◆ Dataset extract
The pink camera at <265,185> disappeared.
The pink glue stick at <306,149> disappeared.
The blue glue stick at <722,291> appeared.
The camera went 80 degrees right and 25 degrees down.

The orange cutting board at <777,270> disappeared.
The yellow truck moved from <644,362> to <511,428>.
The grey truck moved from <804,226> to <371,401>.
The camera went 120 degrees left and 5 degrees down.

...

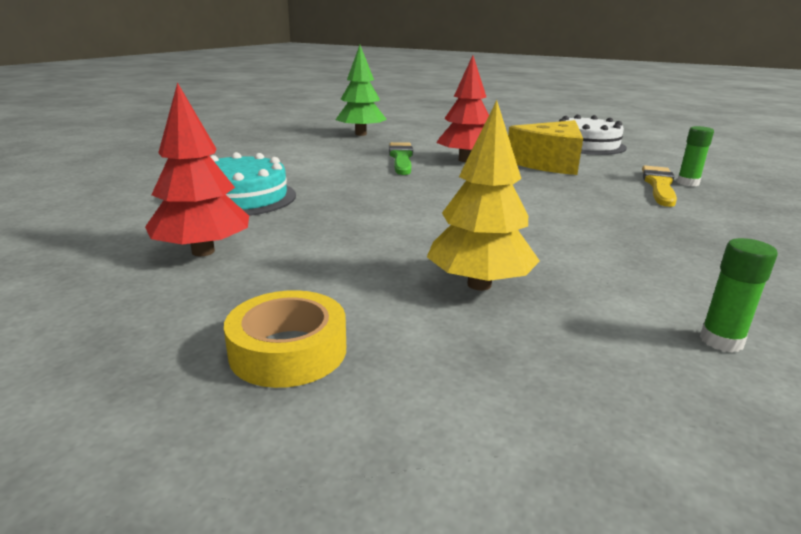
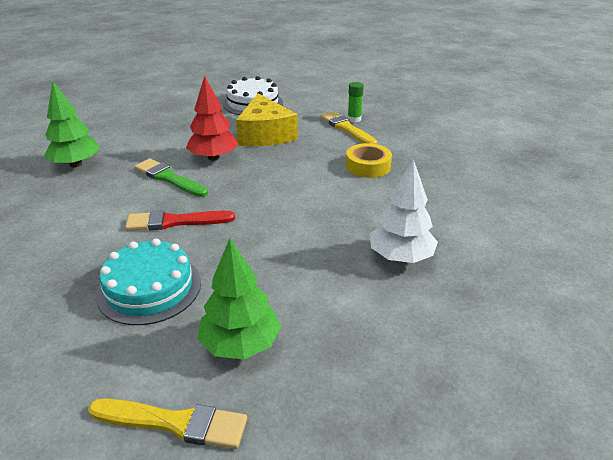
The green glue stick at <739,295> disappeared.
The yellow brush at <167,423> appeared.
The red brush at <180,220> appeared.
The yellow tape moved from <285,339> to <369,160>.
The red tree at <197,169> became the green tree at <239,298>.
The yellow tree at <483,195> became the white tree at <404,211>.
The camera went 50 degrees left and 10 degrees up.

◆ Activity
The lines above that hold "pink" are the result; show every one of them.

◆ Solution to this problem
The pink camera at <265,185> disappeared.
The pink glue stick at <306,149> disappeared.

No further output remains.